PROMPT: Entries follow. Give back exactly the lines starting at the one containing "D1: LED yellow (A VC, K GND) -> none" and ending at the one containing "IC4 pin OUT: SENS -> VLOAD", and no other lines.

[Opening DATASET CONTENT section]

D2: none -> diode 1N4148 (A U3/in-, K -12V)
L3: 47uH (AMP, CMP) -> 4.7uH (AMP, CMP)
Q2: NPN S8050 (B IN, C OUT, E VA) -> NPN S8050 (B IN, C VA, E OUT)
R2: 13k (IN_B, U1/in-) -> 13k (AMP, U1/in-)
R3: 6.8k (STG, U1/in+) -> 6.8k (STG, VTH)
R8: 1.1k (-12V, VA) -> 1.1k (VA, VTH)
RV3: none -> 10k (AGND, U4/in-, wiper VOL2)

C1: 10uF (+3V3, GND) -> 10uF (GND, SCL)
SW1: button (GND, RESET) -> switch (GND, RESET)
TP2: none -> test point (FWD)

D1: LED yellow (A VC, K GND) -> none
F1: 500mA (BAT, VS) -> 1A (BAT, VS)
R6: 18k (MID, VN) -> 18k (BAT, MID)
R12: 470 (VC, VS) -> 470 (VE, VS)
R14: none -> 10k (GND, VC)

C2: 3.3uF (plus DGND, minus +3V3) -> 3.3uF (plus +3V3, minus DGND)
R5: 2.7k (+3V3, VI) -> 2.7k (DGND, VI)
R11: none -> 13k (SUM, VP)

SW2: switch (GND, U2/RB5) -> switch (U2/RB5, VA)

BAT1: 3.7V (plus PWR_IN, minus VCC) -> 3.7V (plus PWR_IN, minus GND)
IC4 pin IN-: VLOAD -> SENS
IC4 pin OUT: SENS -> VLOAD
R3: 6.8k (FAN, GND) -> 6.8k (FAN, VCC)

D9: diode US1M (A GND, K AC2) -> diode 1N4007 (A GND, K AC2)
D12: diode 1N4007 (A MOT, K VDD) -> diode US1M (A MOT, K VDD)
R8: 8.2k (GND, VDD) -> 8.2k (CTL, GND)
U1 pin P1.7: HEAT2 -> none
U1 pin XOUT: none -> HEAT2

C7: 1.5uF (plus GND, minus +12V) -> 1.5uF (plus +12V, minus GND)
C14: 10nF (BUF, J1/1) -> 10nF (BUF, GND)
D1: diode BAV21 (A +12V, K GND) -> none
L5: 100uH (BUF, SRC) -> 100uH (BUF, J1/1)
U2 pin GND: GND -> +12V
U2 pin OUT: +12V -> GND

[Closing DATASET CONTENT section]

RESULT:
D1: LED yellow (A VC, K GND) -> none
F1: 500mA (BAT, VS) -> 1A (BAT, VS)
R6: 18k (MID, VN) -> 18k (BAT, MID)
R12: 470 (VC, VS) -> 470 (VE, VS)
R14: none -> 10k (GND, VC)

C2: 3.3uF (plus DGND, minus +3V3) -> 3.3uF (plus +3V3, minus DGND)
R5: 2.7k (+3V3, VI) -> 2.7k (DGND, VI)
R11: none -> 13k (SUM, VP)

SW2: switch (GND, U2/RB5) -> switch (U2/RB5, VA)

BAT1: 3.7V (plus PWR_IN, minus VCC) -> 3.7V (plus PWR_IN, minus GND)
IC4 pin IN-: VLOAD -> SENS
IC4 pin OUT: SENS -> VLOAD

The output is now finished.